Source material ::
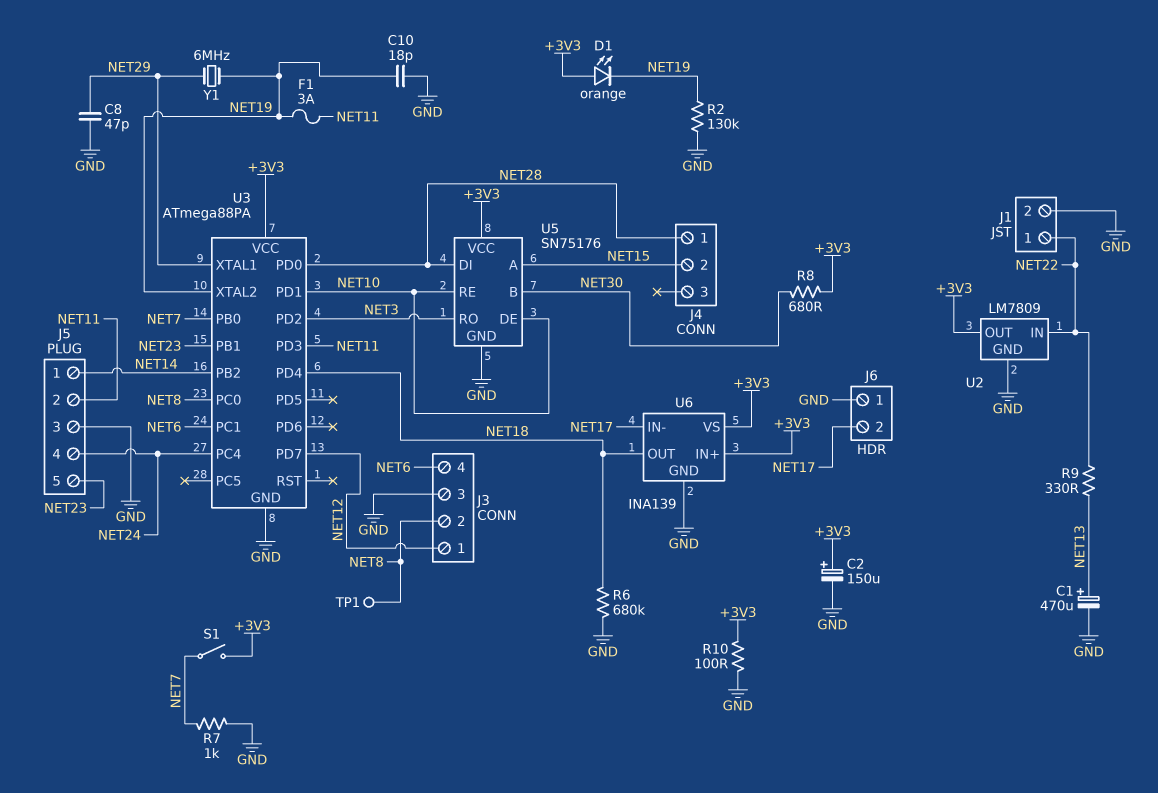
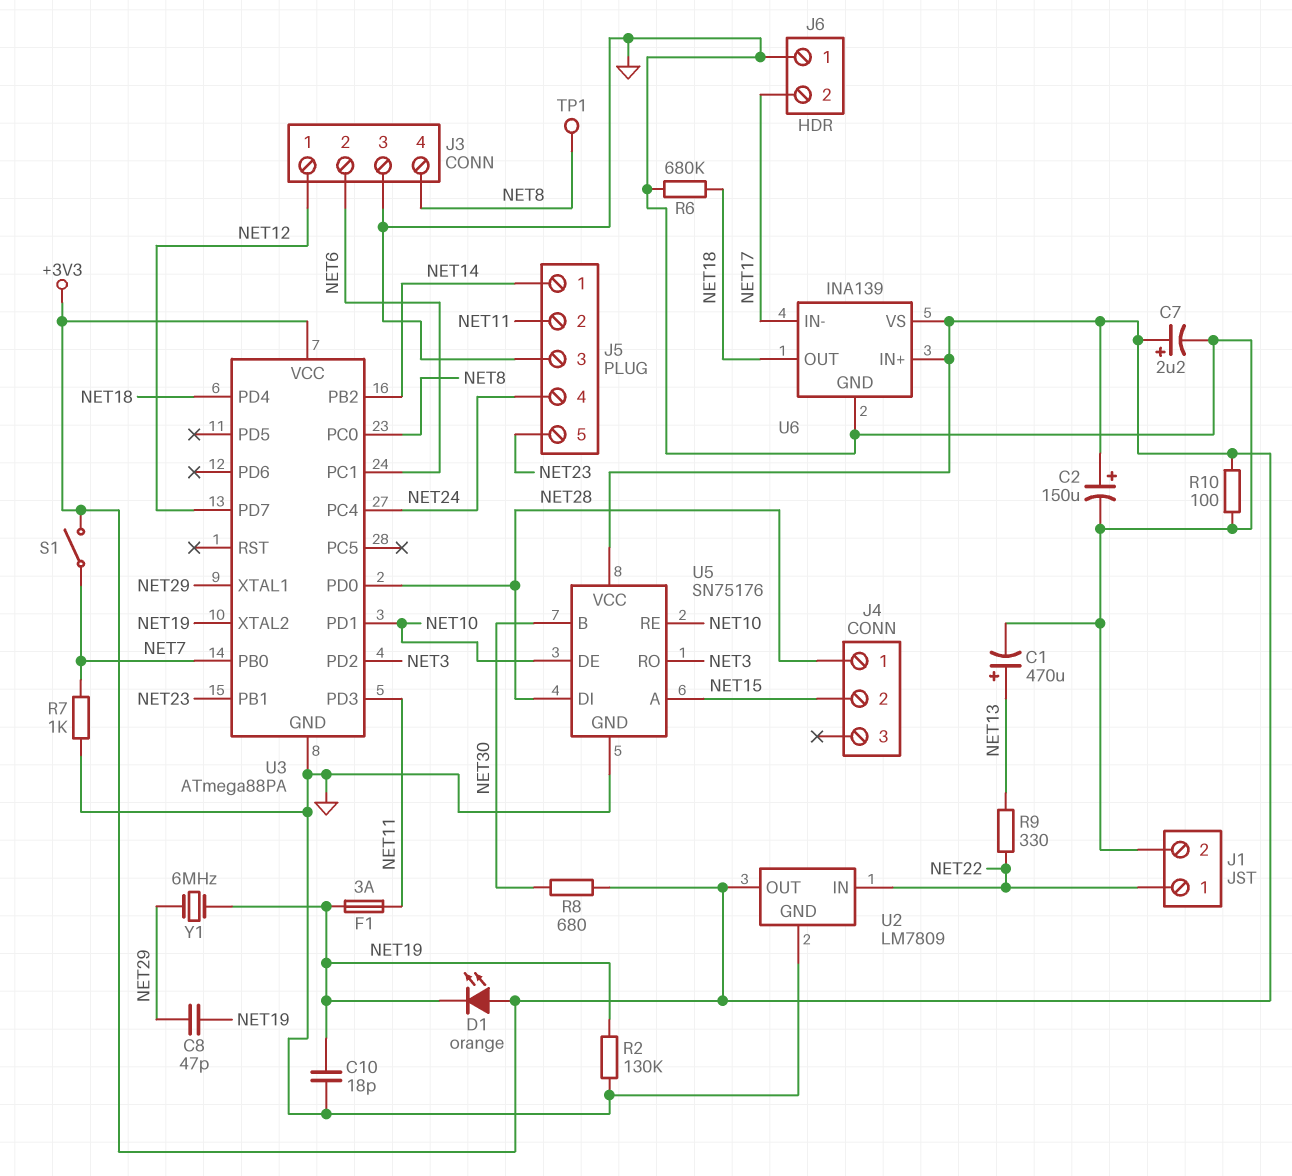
C7: none -> 2.2uF (plus +3V3, minus GND)
C8: 47pF (GND, NET29) -> 47pF (NET19, NET29)
J3 pin 2: NET8 -> NET6
J3 pin 4: NET6 -> NET8

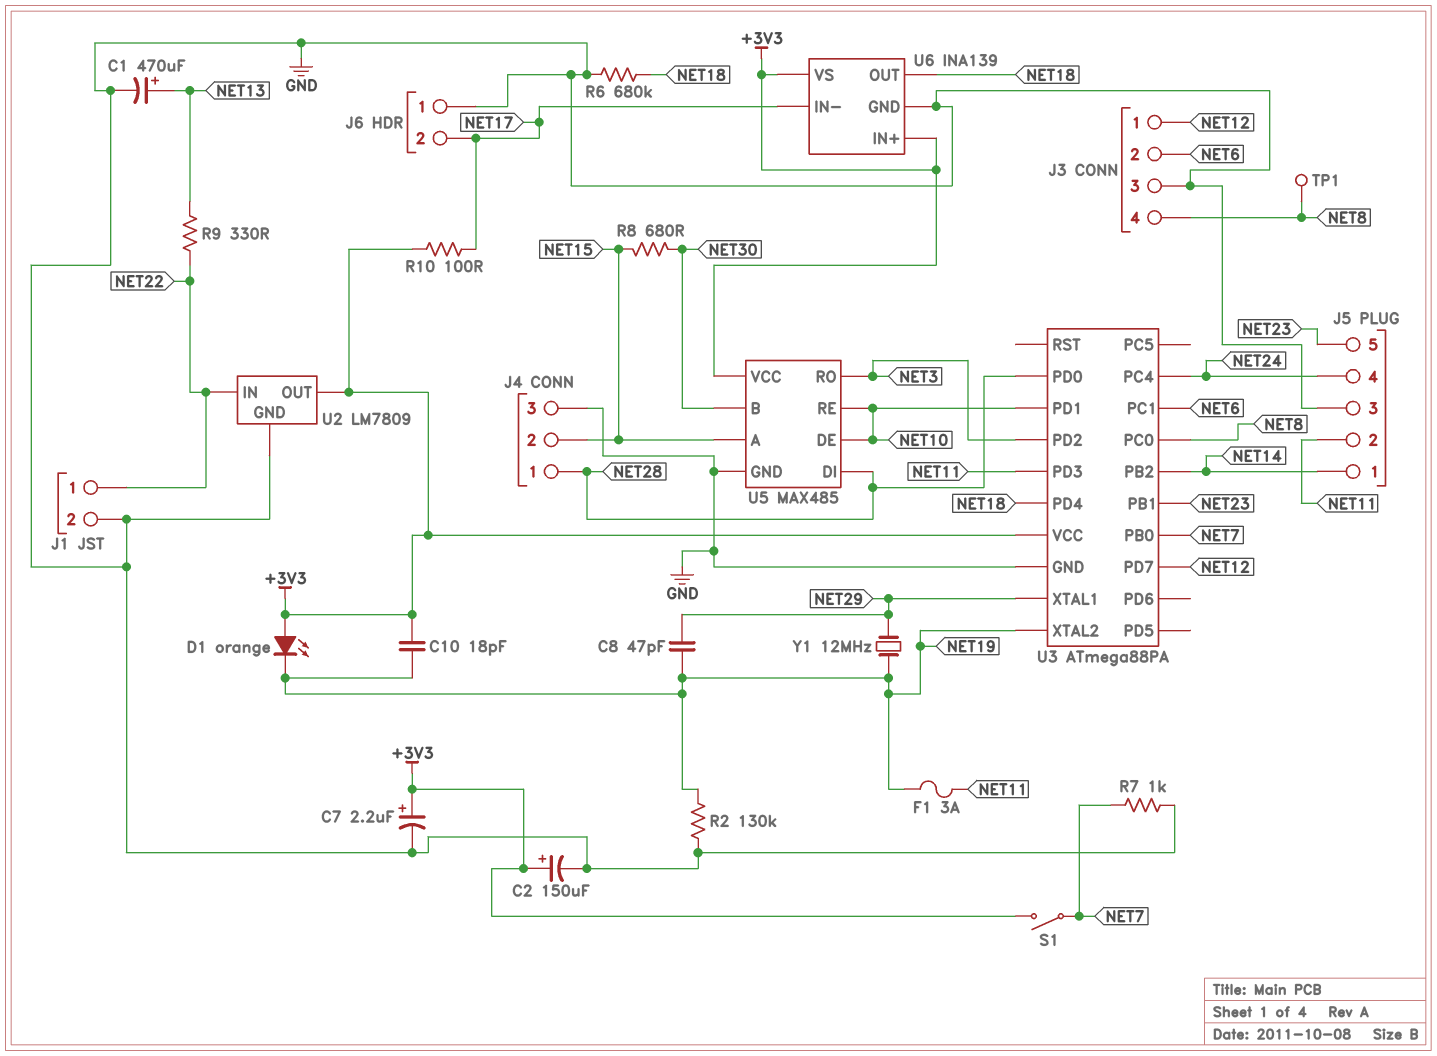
C10: 18pF (GND, NET19) -> 18pF (+3V3, NET19)
J4 pin 3: none -> GND
R8: 680 (+3V3, NET30) -> 680 (NET15, NET30)
R10: 100 (+3V3, GND) -> 100 (+3V3, NET17)
U5: SN75176 -> MAX485
Y1: 6MHz (NET19, NET29) -> 12MHz (NET19, NET29)

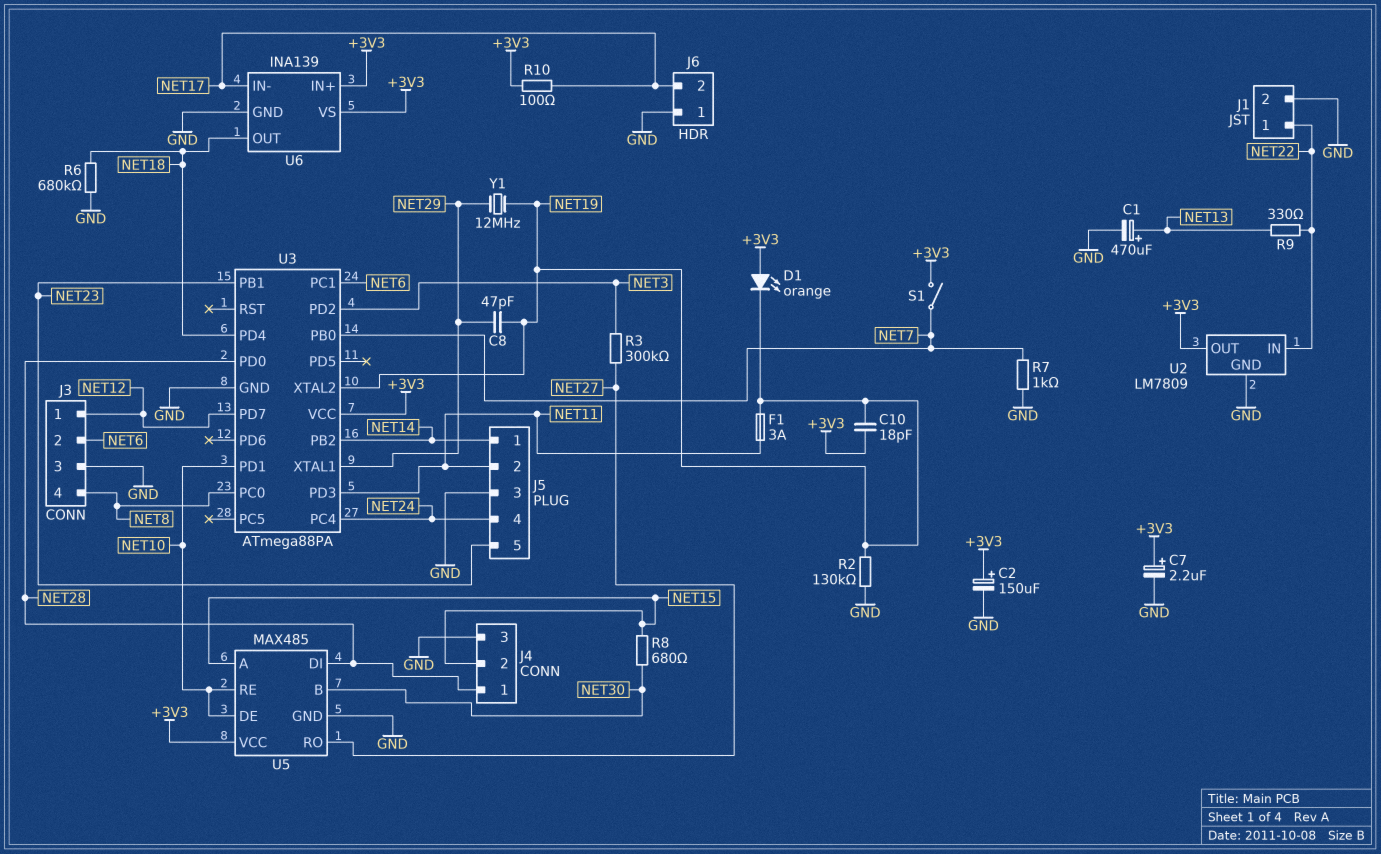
R3: none -> 300k (NET3, NET27)
TP1: test point (NET8) -> none
U5 pin RO: NET3 -> NET27

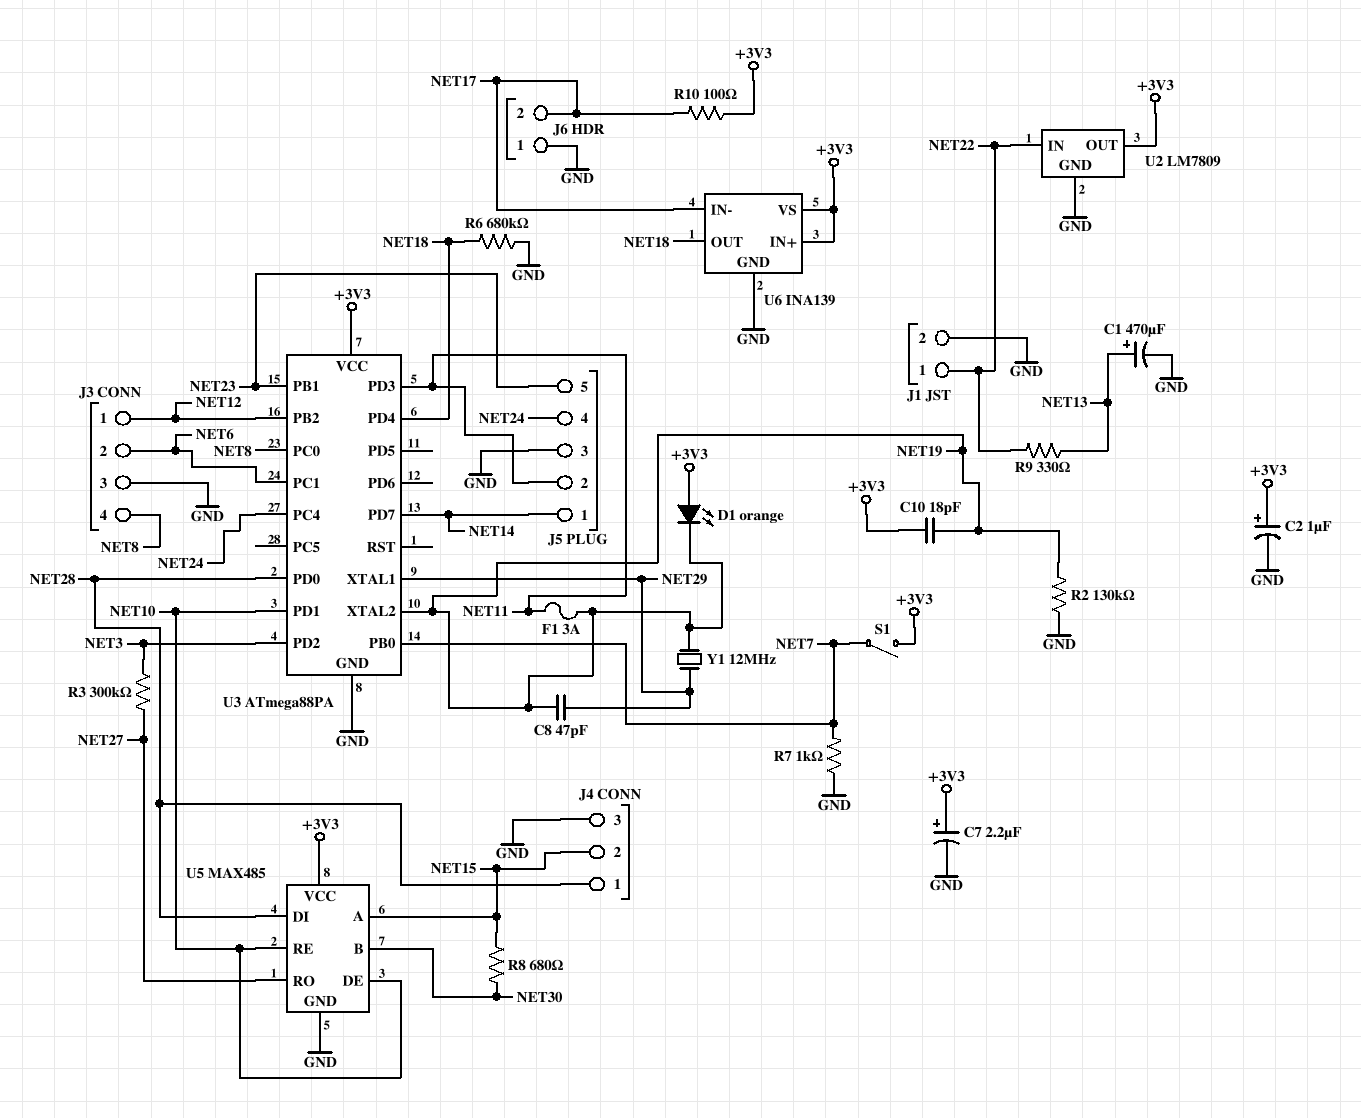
C2: 150uF (plus +3V3, minus GND) -> 1uF (plus +3V3, minus GND)
U3 pin PB2: NET14 -> NET12
U3 pin PD7: NET12 -> NET14

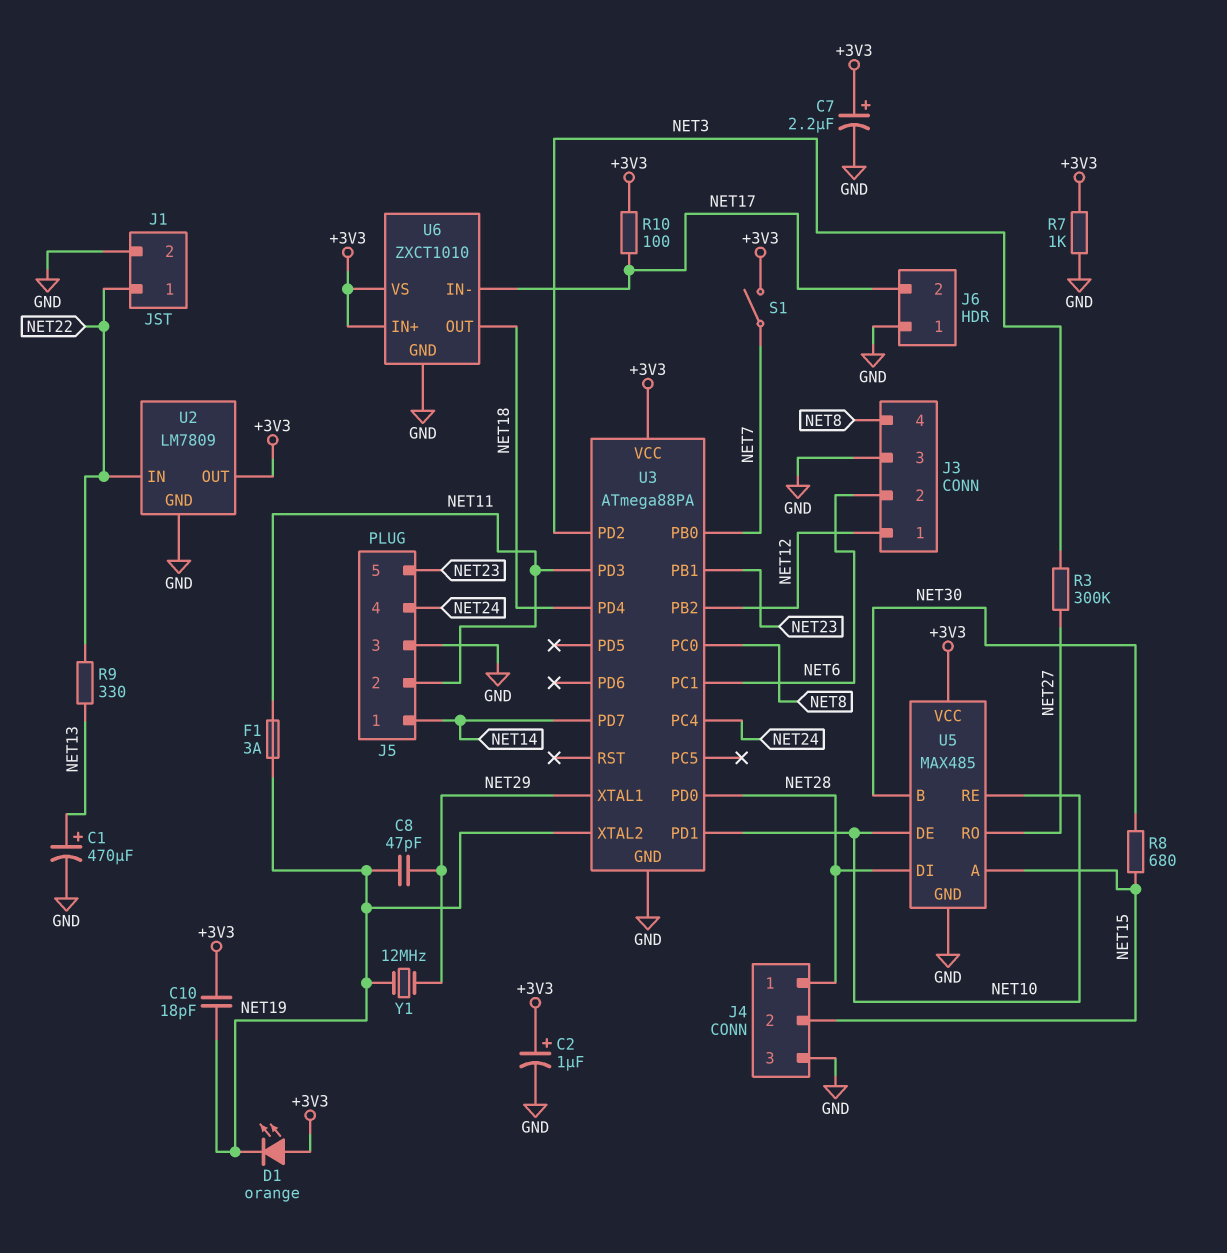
R2: 130k (GND, NET19) -> none
R6: 680k (GND, NET18) -> none
R7: 1k (GND, NET7) -> 1k (+3V3, GND)
U6: INA139 -> ZXCT1010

Exercise directions :: Going from the line that holds "U5 pin RO: NET3 -> NET27" to the end of the listing above, copy each line exactly and nothing more, leaving pictures aside.

Answer for the task ::
U5 pin RO: NET3 -> NET27

C2: 150uF (plus +3V3, minus GND) -> 1uF (plus +3V3, minus GND)
U3 pin PB2: NET14 -> NET12
U3 pin PD7: NET12 -> NET14

R2: 130k (GND, NET19) -> none
R6: 680k (GND, NET18) -> none
R7: 1k (GND, NET7) -> 1k (+3V3, GND)
U6: INA139 -> ZXCT1010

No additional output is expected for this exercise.